- Goal of the exercise
Your answer should consist of the lines in the following data that contain "bottle".

Object matching data
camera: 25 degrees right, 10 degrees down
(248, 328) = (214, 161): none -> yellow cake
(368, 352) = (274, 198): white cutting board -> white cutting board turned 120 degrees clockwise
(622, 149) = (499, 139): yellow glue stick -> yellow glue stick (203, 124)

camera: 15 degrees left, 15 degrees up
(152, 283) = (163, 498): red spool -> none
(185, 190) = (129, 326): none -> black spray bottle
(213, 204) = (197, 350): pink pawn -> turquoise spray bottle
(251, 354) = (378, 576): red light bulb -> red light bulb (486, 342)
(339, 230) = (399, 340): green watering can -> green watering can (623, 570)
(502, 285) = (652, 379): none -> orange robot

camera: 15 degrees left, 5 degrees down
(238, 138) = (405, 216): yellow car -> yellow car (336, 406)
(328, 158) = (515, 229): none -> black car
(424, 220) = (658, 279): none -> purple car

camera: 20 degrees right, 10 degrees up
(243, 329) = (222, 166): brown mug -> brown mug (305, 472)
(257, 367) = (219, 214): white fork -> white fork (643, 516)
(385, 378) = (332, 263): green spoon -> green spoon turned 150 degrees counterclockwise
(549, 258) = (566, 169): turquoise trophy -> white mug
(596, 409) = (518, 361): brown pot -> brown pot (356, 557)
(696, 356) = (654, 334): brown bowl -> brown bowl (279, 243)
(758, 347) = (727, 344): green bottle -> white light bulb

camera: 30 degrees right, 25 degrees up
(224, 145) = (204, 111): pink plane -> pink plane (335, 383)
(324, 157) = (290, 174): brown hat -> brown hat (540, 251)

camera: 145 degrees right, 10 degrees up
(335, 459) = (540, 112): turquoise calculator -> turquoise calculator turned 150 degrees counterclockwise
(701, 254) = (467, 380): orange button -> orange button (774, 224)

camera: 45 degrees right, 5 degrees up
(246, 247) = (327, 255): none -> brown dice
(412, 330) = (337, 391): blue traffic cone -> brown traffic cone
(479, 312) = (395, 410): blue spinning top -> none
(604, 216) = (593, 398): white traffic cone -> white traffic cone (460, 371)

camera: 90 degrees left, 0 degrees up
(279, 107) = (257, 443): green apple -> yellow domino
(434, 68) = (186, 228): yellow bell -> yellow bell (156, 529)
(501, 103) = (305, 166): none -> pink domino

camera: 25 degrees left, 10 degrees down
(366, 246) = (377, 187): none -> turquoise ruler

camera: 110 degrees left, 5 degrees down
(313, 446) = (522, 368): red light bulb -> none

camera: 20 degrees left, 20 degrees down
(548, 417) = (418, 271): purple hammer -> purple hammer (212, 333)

- Response area
(185, 190) = (129, 326): none -> black spray bottle
(213, 204) = (197, 350): pink pawn -> turquoise spray bottle
(758, 347) = (727, 344): green bottle -> white light bulb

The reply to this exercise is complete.